→ Exercise details: Your answer should be the records again, unchanged in wording and free of images.

Data section Start Marker

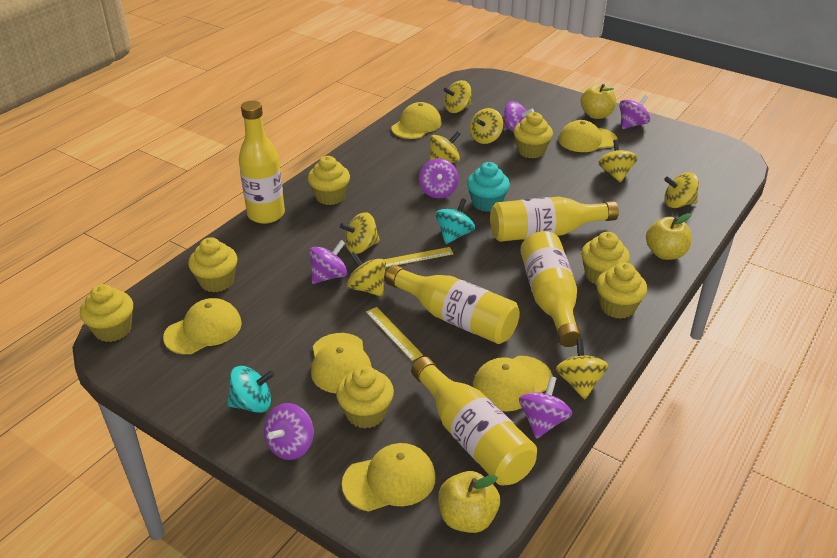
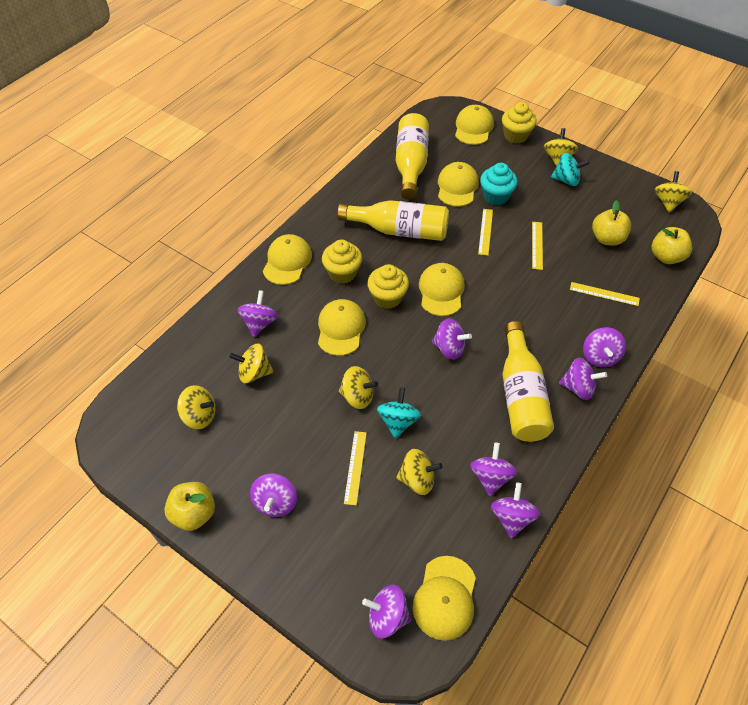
purple spinning top: 6 -> 8
yellow bottle: 5 -> 3
yellow cupcake: 7 -> 3
yellow ruler: 2 -> 4
yellow spinning top: 8 -> 6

Data section End Marker

→ Output:
purple spinning top: 6 -> 8
yellow bottle: 5 -> 3
yellow cupcake: 7 -> 3
yellow ruler: 2 -> 4
yellow spinning top: 8 -> 6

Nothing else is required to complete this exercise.